++++ DATA SUPPLIED ++++

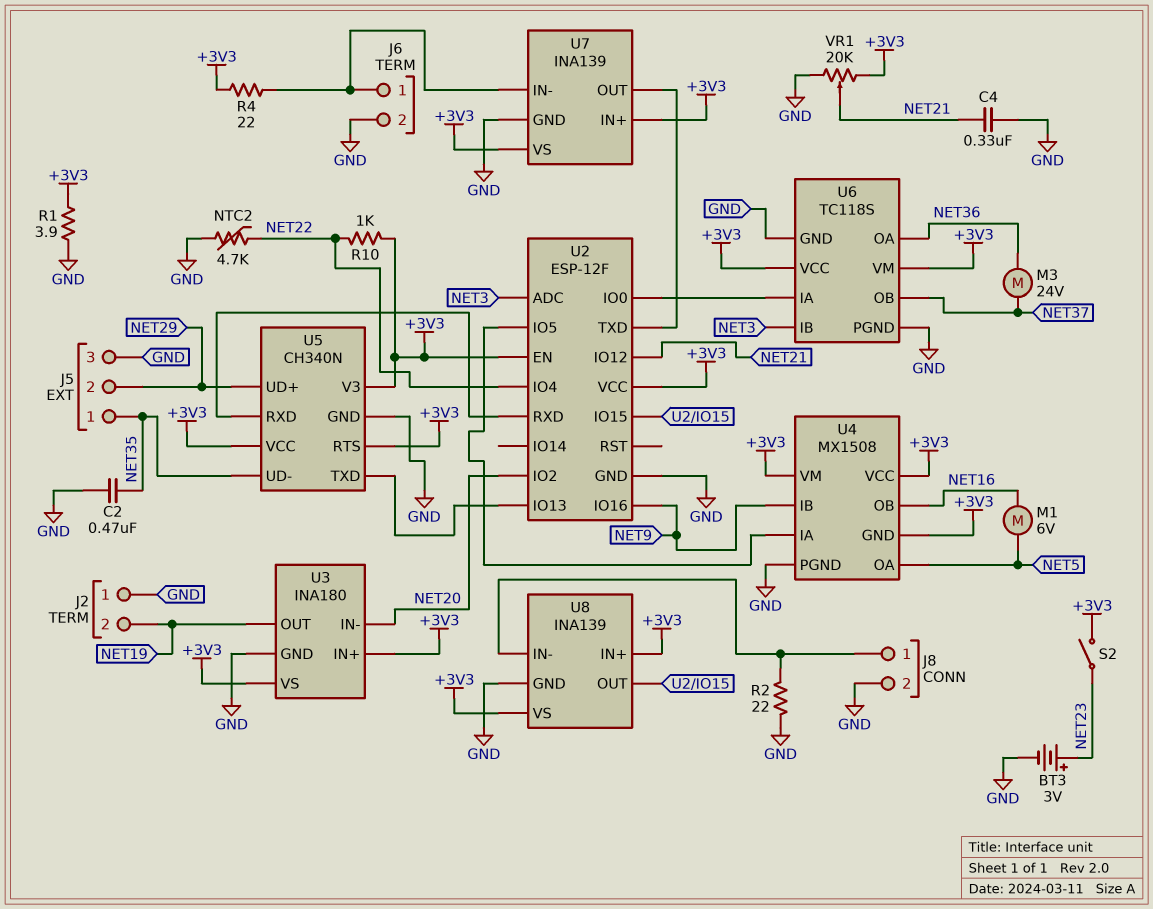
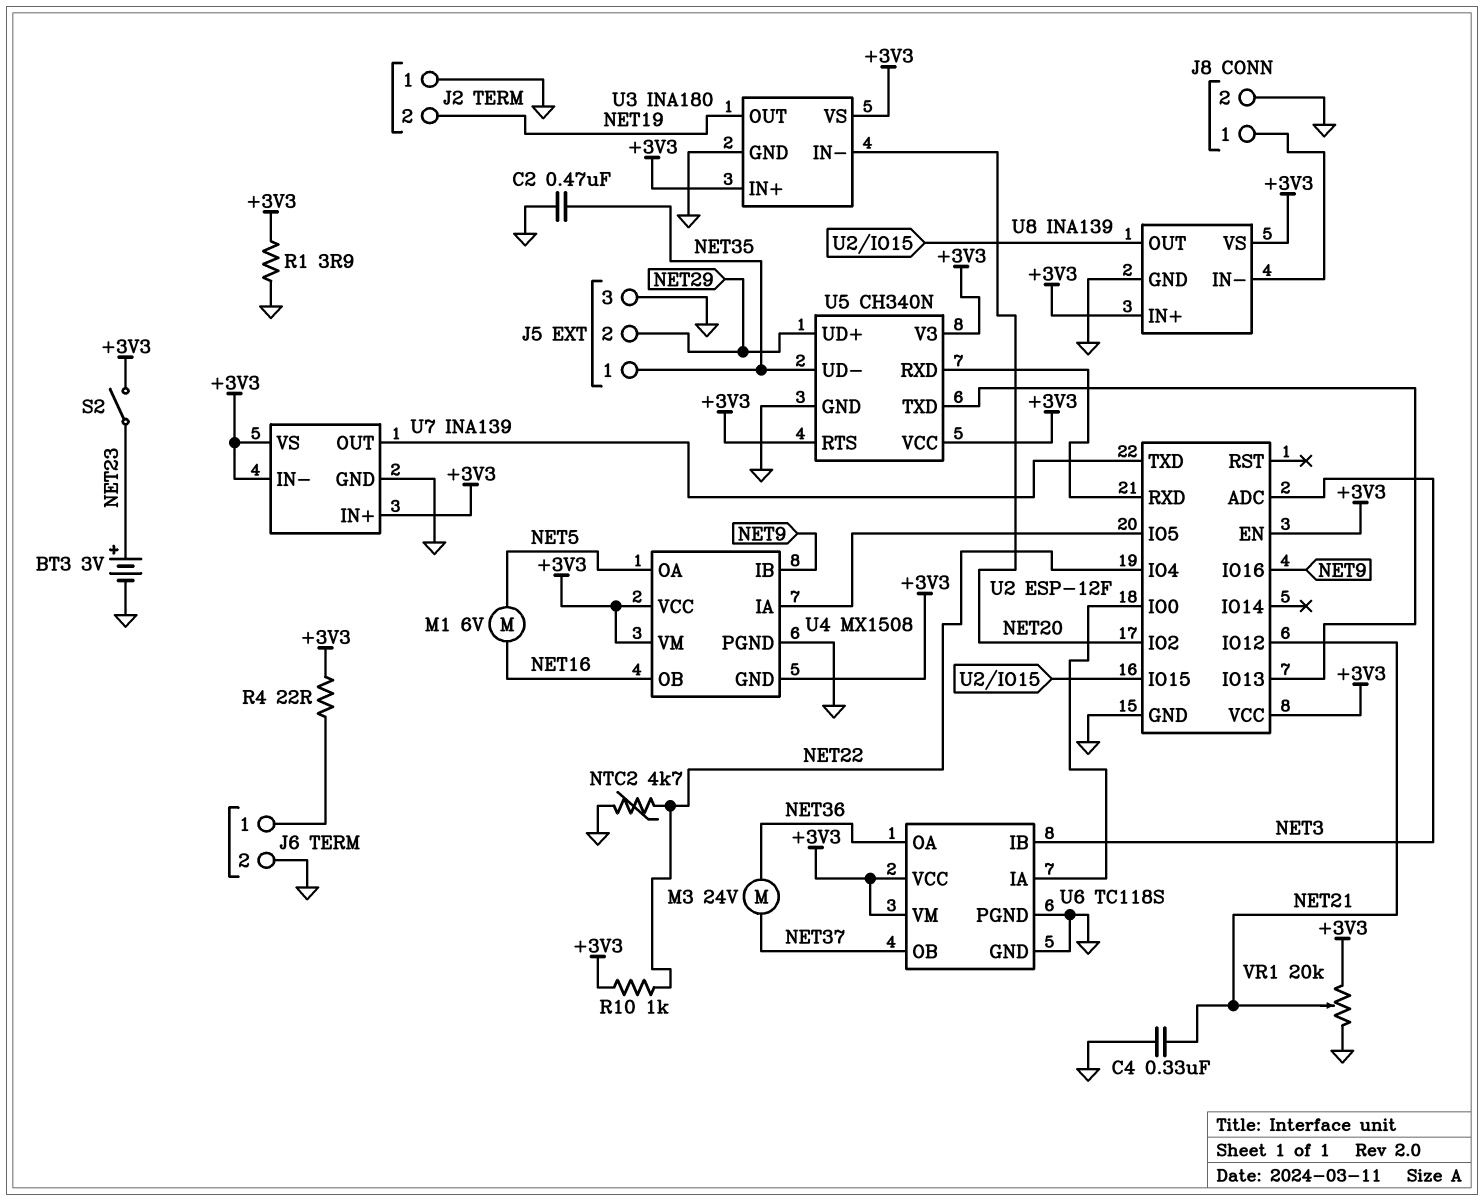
R2: 22 (GND, J8/1) -> none
U7 pin IN-: J6/1 -> +3V3

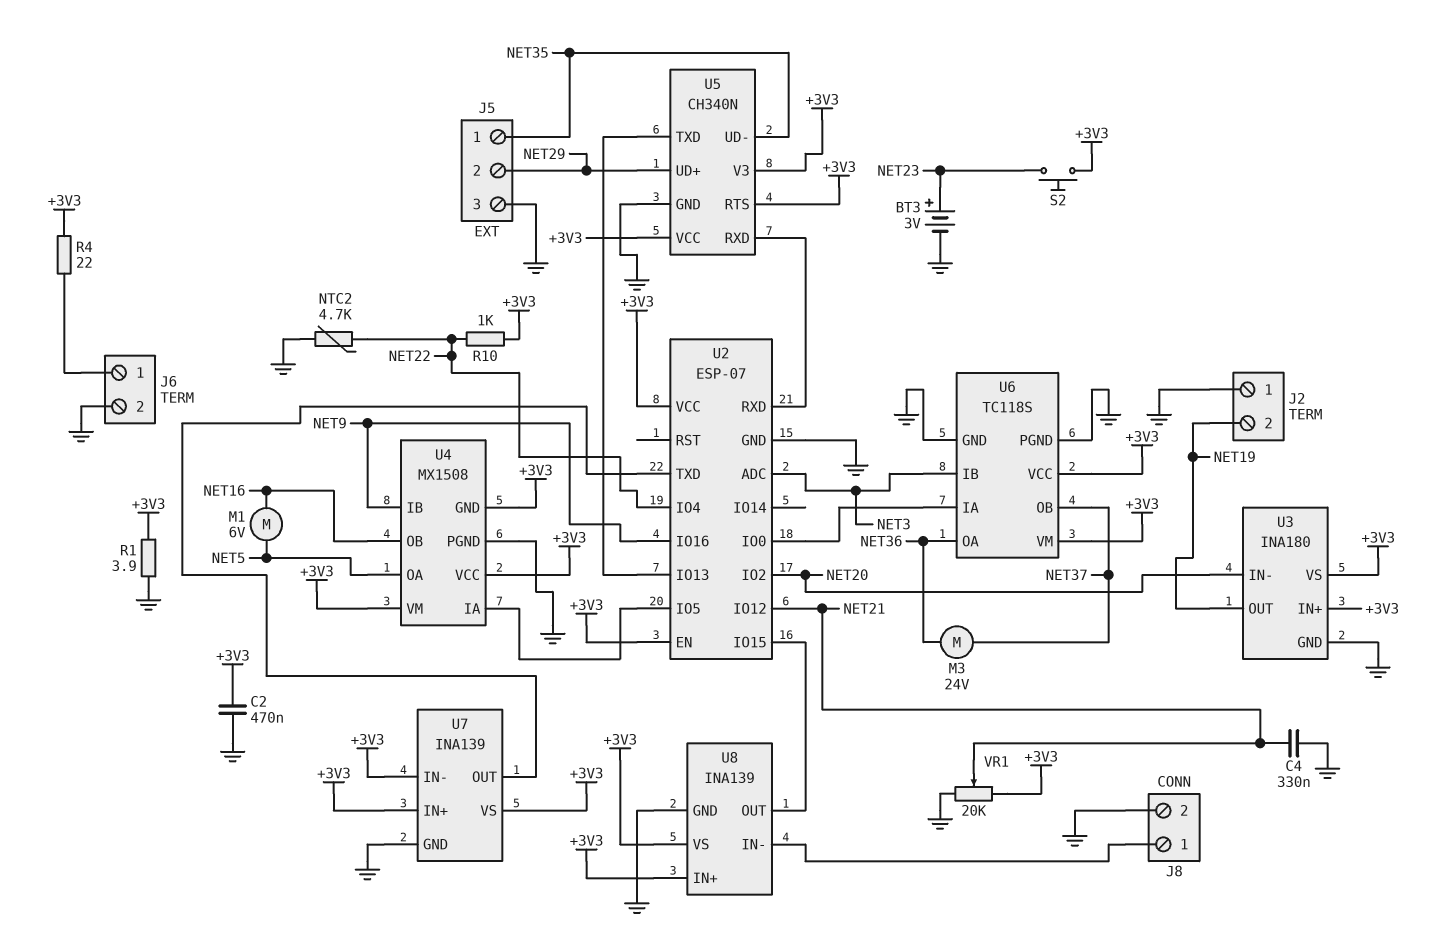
C2: 470nF (GND, NET35) -> 470nF (+3V3, GND)
S2: switch (+3V3, NET23) -> button (+3V3, NET23)
U2: ESP-12F -> ESP-07

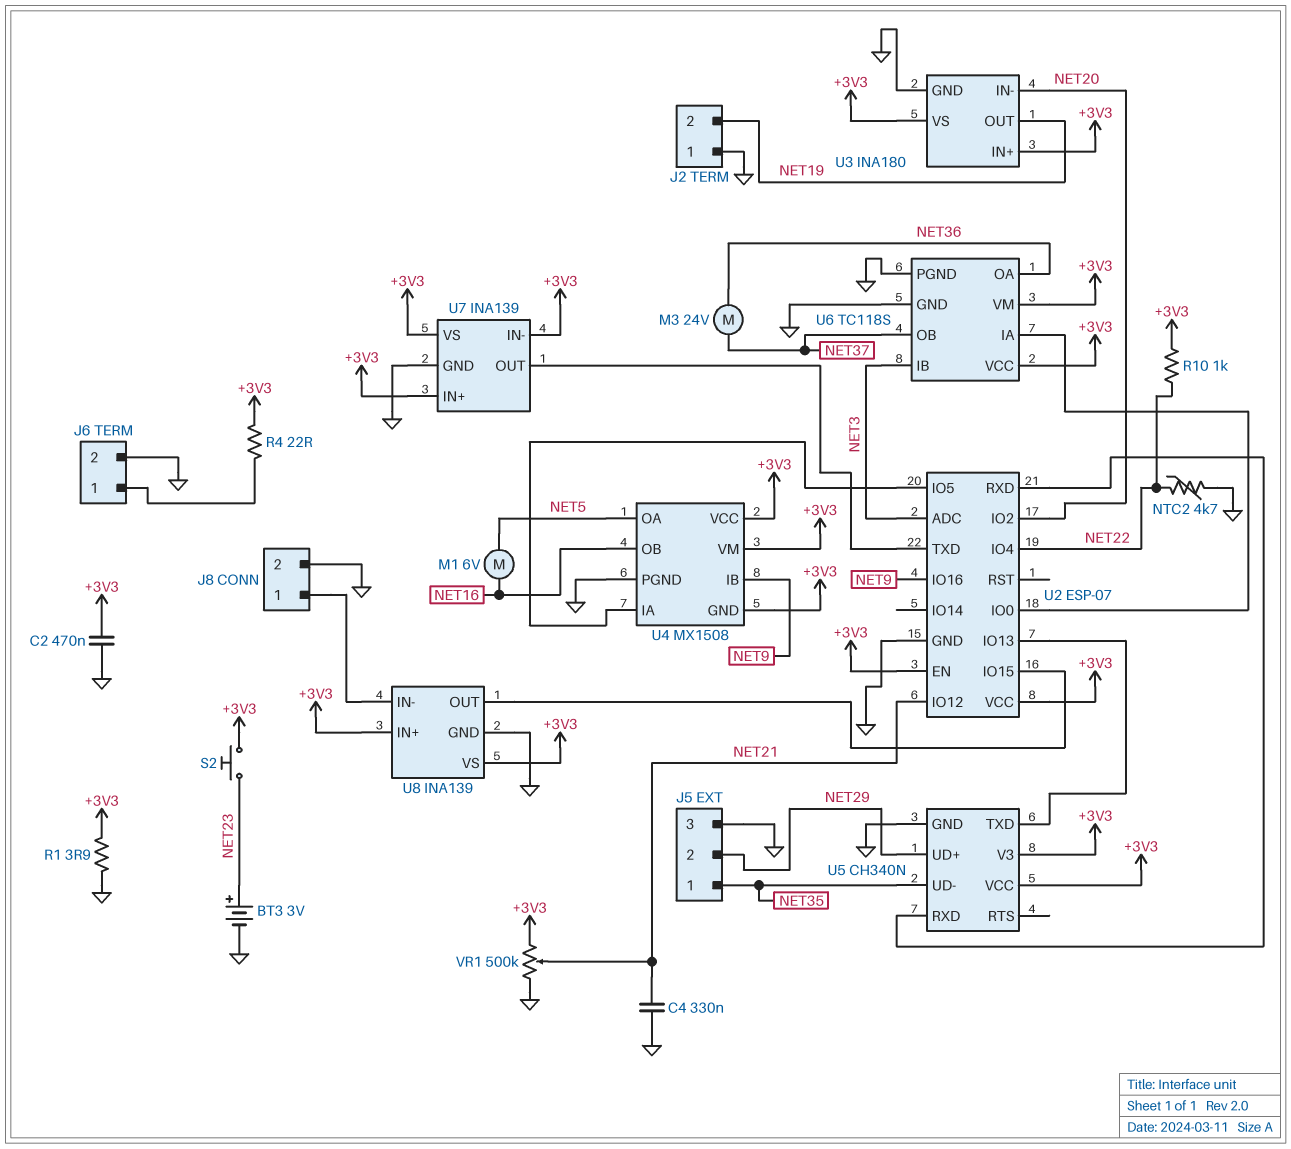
U5 pin RTS: +3V3 -> none
VR1: 20k (+3V3, GND, wiper NET21) -> 500k (+3V3, GND, wiper NET21)

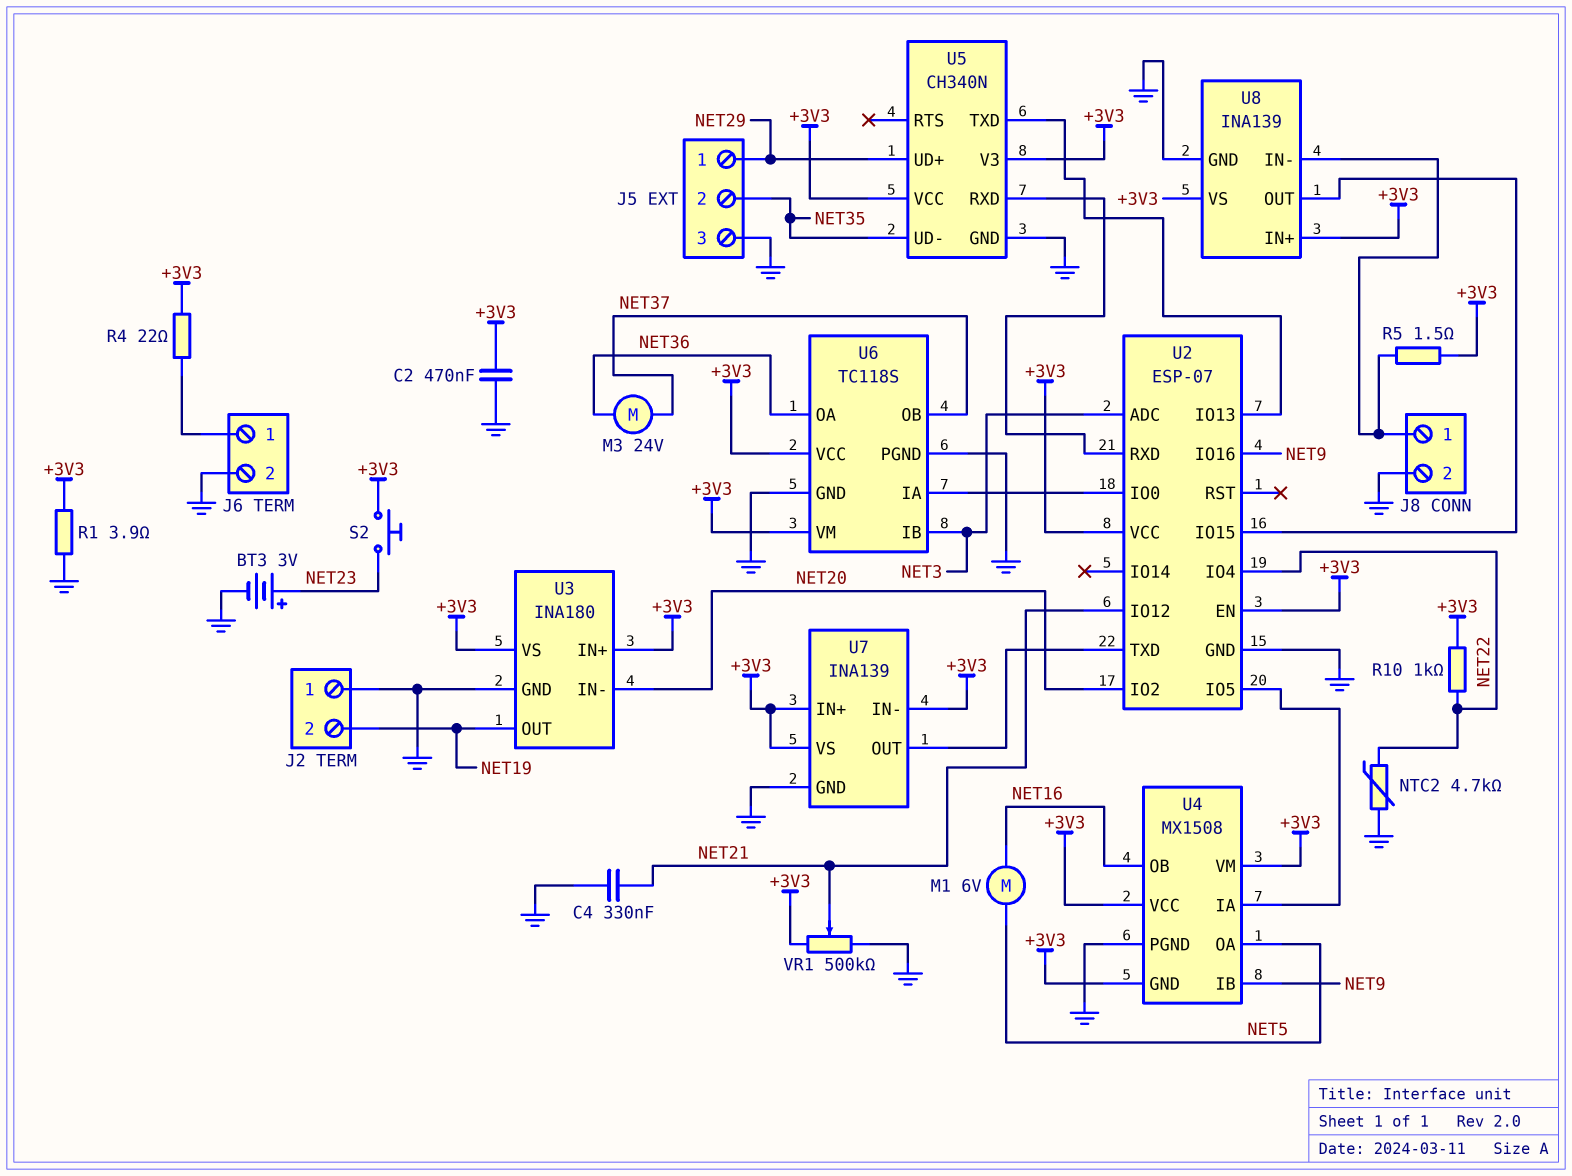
J5 pin 1: NET35 -> NET29
J5 pin 2: NET29 -> NET35
R5: none -> 1.5 (+3V3, J8/1)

++++

» **INSTRUCTIONS FOR THE TASK**
Only the records themselves, retyped exactly, belong in the answer; please leave all images behind.

» **TASK RESPONSE**
R2: 22 (GND, J8/1) -> none
U7 pin IN-: J6/1 -> +3V3

C2: 470nF (GND, NET35) -> 470nF (+3V3, GND)
S2: switch (+3V3, NET23) -> button (+3V3, NET23)
U2: ESP-12F -> ESP-07

U5 pin RTS: +3V3 -> none
VR1: 20k (+3V3, GND, wiper NET21) -> 500k (+3V3, GND, wiper NET21)

J5 pin 1: NET35 -> NET29
J5 pin 2: NET29 -> NET35
R5: none -> 1.5 (+3V3, J8/1)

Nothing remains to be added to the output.